(Required action):
When you reach the line holding "white trapezoid: (1022, 468)", please begin to restate the lines word for word and continue through the last one in the material, excluding pictures.

* * * * * * *

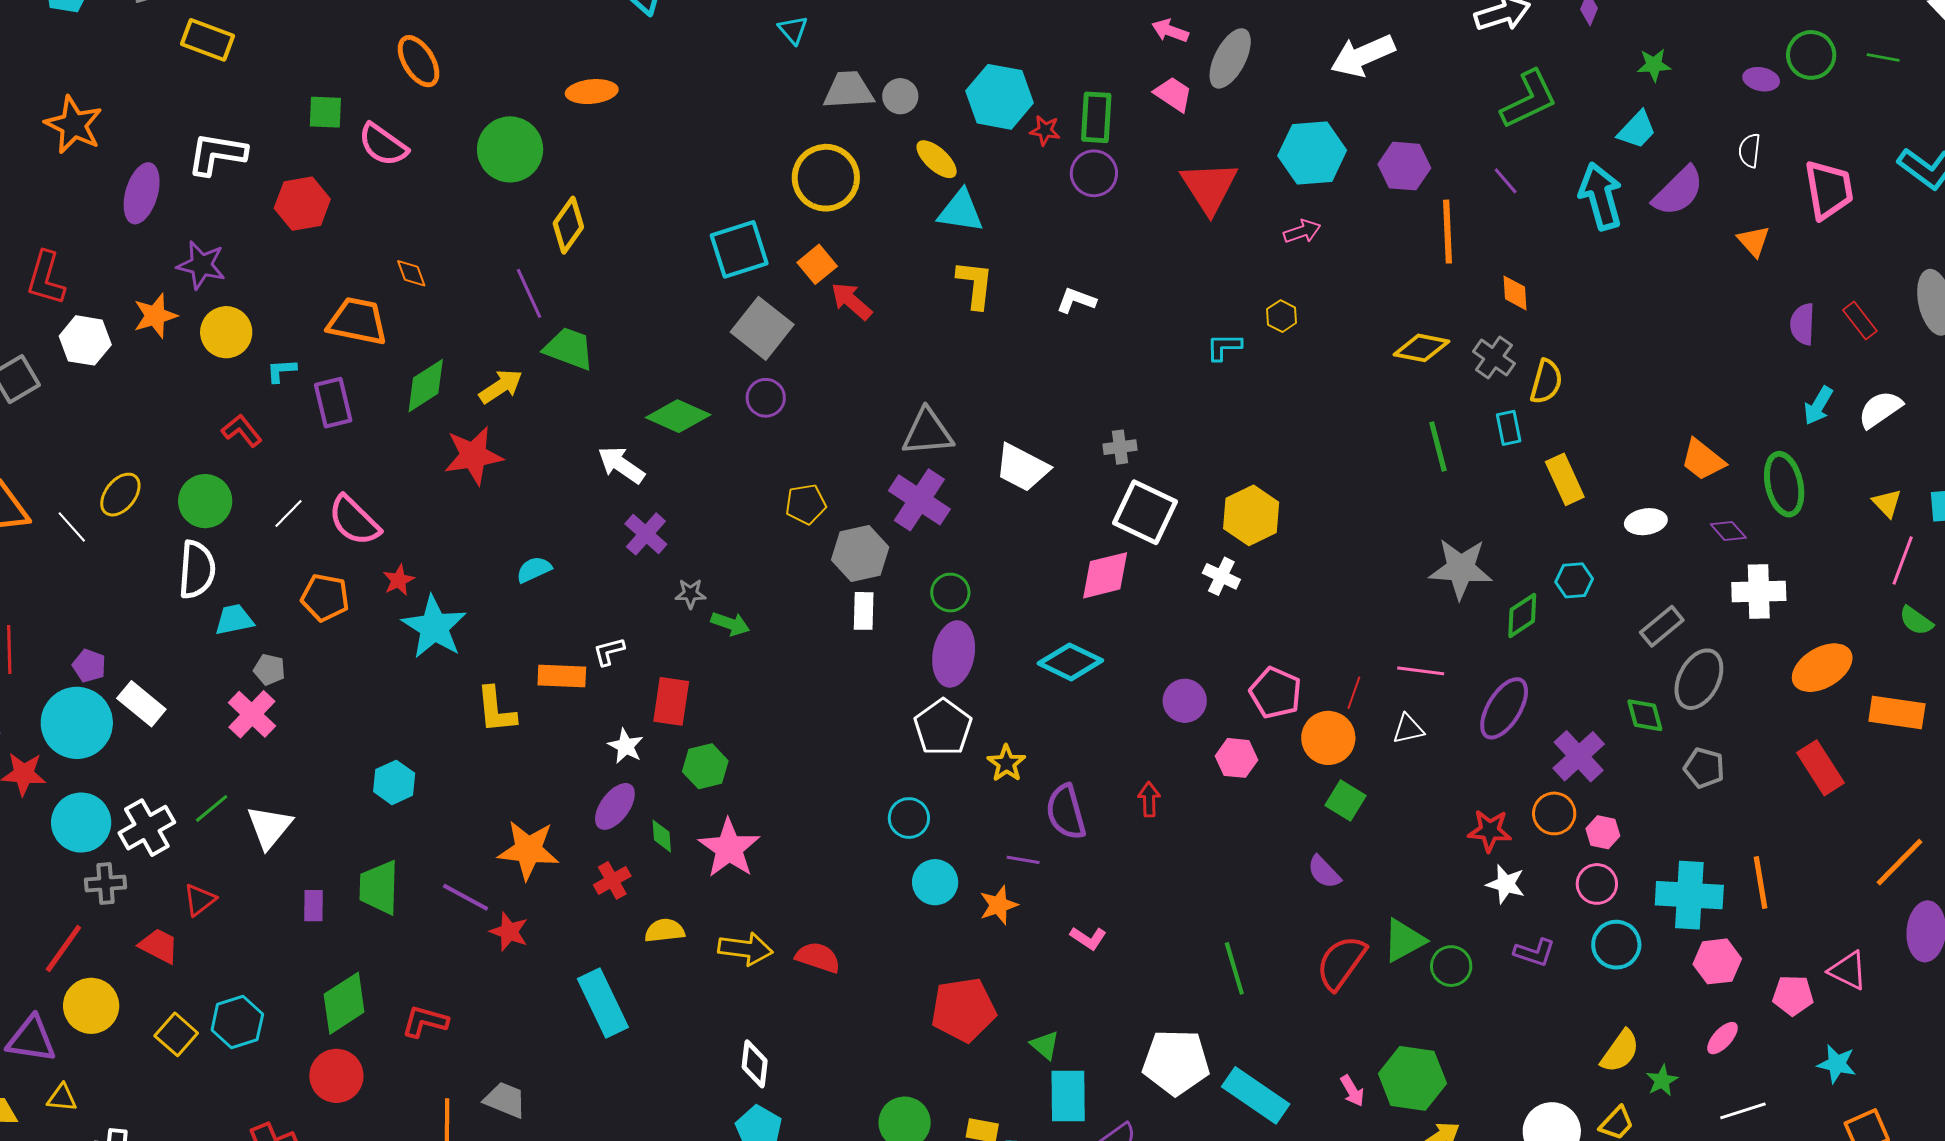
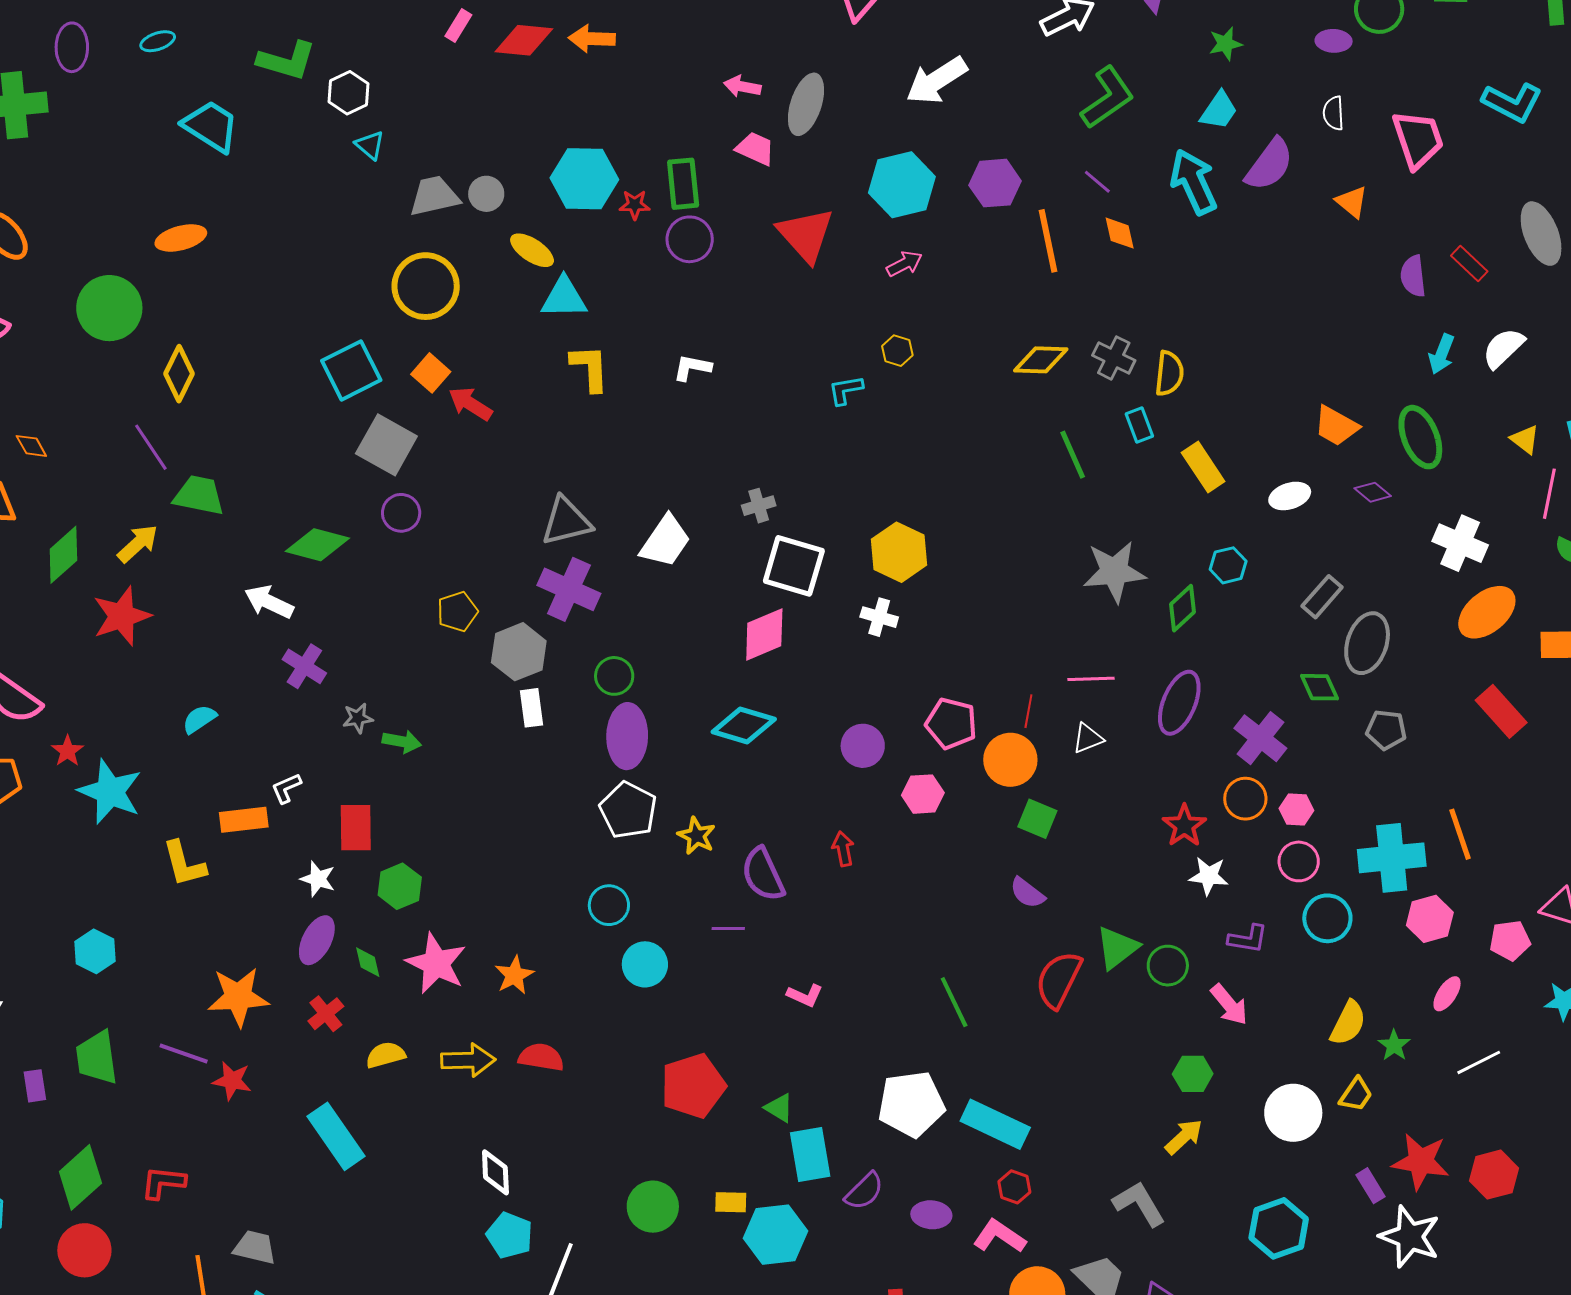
orange diamond: (1515, 293) -> (1120, 233), moved
white trapezoid: (1022, 468) -> (665, 541), turned -74
white cross: (1759, 592) -> (1460, 543), moved, turned 34
red star: (1490, 831) -> (1184, 826), turned -30
orange star: (999, 905) -> (514, 975), moved
green hexagon: (1412, 1078) -> (1193, 1074), moved, size x0.6
pink arrow: (1352, 1091) -> (1229, 1005), moved, size x1.4

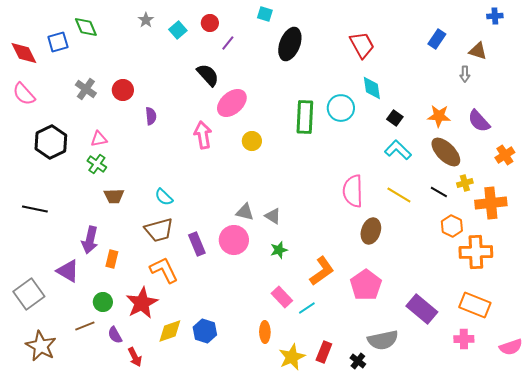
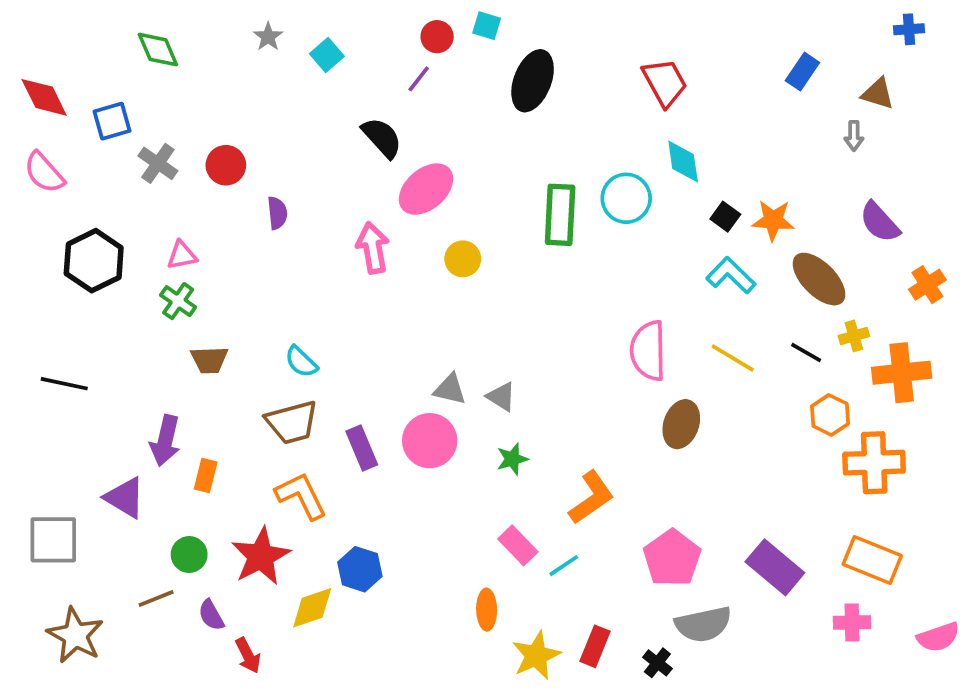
red circle: (210, 23) -> (437, 37), moved
blue square: (58, 42) -> (112, 121), moved
orange star: (439, 116) -> (773, 220), moved
pink pentagon: (366, 285) -> (672, 558), moved
gray square: (29, 294) -> (53, 540), turned 36
blue hexagon: (205, 331) -> (360, 569), moved

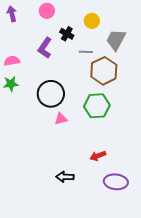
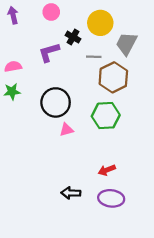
yellow circle: (92, 21) -> (100, 23), size x1.5
purple L-shape: (45, 48) -> (49, 52), turned 40
purple ellipse: (116, 182) -> (111, 198), moved

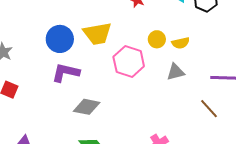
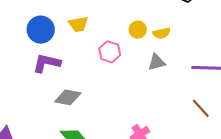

* * * * * * *

(Solution below):
white trapezoid: (1022, 468) -> (665, 541), turned -74
white cross: (1759, 592) -> (1460, 543), moved, turned 34
red star: (1490, 831) -> (1184, 826), turned -30
orange star: (999, 905) -> (514, 975), moved
green hexagon: (1412, 1078) -> (1193, 1074), moved, size x0.6
pink arrow: (1352, 1091) -> (1229, 1005), moved, size x1.4

red circle: (210, 23) -> (437, 37), moved
blue square: (58, 42) -> (112, 121), moved
orange star: (439, 116) -> (773, 220), moved
pink pentagon: (366, 285) -> (672, 558), moved
gray square: (29, 294) -> (53, 540), turned 36
blue hexagon: (205, 331) -> (360, 569), moved

yellow circle: (92, 21) -> (100, 23), size x1.5
purple L-shape: (45, 48) -> (49, 52), turned 40
purple ellipse: (116, 182) -> (111, 198), moved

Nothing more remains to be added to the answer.